◆ **EXERCISE INSTRUCTIONS**
Write the data out in full and word for word. Do not include images.

◆ **MATERIAL PROVIDED**
# # # #

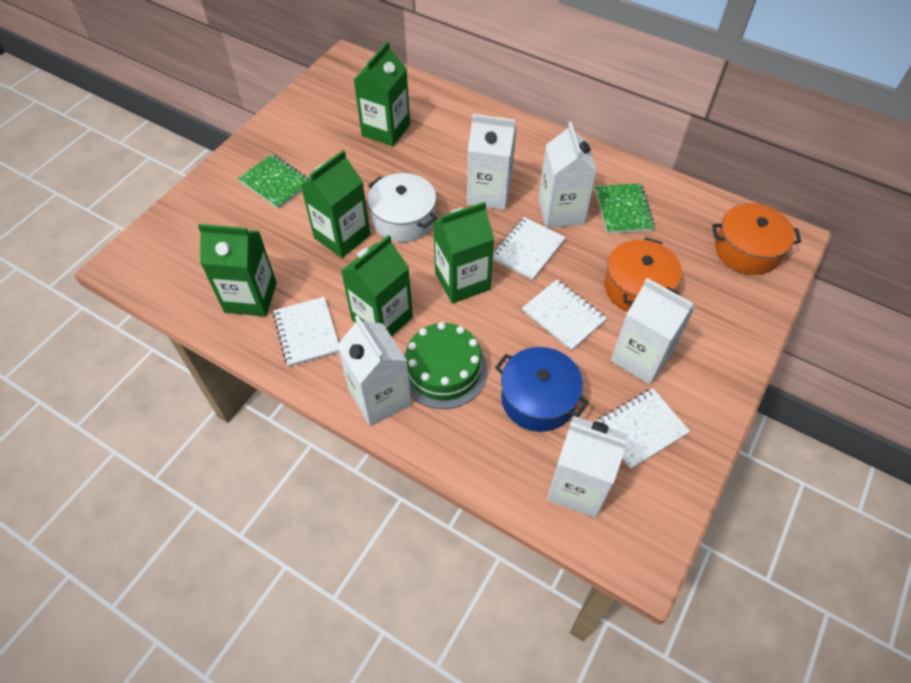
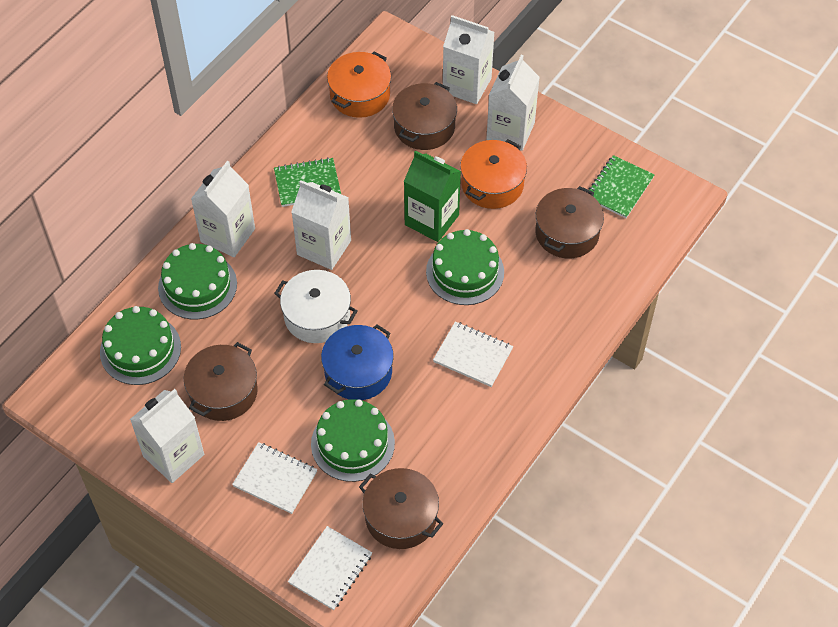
brown pot: 0 -> 4
green cake: 1 -> 4
green carton: 5 -> 1
white notebook: 4 -> 3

# # # #

◆ **OUTPUT OF THE EXERCISE**
brown pot: 0 -> 4
green cake: 1 -> 4
green carton: 5 -> 1
white notebook: 4 -> 3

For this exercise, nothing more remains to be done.